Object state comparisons
_ _ _ _ _ _ _

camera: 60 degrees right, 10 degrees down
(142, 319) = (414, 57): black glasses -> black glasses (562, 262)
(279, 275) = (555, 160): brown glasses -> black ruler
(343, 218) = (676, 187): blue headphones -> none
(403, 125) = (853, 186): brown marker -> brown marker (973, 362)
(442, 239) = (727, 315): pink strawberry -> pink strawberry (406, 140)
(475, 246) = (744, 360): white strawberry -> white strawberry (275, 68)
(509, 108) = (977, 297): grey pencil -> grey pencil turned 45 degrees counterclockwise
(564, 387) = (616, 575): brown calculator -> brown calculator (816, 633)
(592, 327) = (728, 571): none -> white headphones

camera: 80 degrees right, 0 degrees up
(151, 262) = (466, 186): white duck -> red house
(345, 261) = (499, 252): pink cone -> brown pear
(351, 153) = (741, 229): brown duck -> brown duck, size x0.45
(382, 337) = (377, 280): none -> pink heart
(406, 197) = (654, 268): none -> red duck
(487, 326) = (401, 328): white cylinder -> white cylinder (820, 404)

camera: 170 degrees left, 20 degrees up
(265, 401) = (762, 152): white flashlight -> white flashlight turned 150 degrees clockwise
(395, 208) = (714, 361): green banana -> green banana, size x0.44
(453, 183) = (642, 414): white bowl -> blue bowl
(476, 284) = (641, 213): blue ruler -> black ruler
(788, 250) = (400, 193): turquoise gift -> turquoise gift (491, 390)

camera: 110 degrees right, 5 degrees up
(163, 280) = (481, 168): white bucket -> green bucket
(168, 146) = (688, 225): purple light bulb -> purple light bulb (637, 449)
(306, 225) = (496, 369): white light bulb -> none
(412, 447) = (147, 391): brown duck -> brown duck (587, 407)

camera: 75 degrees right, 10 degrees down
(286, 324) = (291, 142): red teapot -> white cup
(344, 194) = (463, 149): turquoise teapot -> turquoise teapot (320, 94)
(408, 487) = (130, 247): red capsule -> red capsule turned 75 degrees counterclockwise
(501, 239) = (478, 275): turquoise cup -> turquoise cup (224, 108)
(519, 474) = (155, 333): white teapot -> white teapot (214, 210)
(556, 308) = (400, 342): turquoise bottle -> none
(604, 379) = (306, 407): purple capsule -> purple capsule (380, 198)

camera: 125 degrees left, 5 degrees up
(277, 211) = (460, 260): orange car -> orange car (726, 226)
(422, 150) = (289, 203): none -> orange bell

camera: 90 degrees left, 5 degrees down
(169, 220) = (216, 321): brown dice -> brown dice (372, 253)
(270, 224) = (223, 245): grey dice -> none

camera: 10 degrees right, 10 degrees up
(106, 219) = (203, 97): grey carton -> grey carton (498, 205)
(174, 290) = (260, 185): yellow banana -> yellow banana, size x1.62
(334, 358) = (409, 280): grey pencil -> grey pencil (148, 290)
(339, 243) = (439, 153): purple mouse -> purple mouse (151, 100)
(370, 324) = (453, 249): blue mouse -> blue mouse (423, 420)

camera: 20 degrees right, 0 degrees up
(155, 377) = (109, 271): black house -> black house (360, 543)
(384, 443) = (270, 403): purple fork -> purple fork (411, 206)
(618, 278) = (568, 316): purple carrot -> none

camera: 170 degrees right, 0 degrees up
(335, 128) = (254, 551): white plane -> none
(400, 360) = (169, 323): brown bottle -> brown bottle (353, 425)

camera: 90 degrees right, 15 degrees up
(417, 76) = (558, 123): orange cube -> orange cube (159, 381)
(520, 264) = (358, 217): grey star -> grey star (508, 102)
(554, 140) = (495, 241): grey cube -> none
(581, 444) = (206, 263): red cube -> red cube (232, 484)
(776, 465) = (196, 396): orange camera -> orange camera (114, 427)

_ _ _ _ _ _ _

Directions
What are the lines above, starting at the one with "camera: 10 degrees right, 10 degrees up" and ending at the one with "(417, 76) = (558, 123): orange"? Give them again exactly, and only them.

Reply
camera: 10 degrees right, 10 degrees up
(106, 219) = (203, 97): grey carton -> grey carton (498, 205)
(174, 290) = (260, 185): yellow banana -> yellow banana, size x1.62
(334, 358) = (409, 280): grey pencil -> grey pencil (148, 290)
(339, 243) = (439, 153): purple mouse -> purple mouse (151, 100)
(370, 324) = (453, 249): blue mouse -> blue mouse (423, 420)

camera: 20 degrees right, 0 degrees up
(155, 377) = (109, 271): black house -> black house (360, 543)
(384, 443) = (270, 403): purple fork -> purple fork (411, 206)
(618, 278) = (568, 316): purple carrot -> none

camera: 170 degrees right, 0 degrees up
(335, 128) = (254, 551): white plane -> none
(400, 360) = (169, 323): brown bottle -> brown bottle (353, 425)

camera: 90 degrees right, 15 degrees up
(417, 76) = (558, 123): orange cube -> orange cube (159, 381)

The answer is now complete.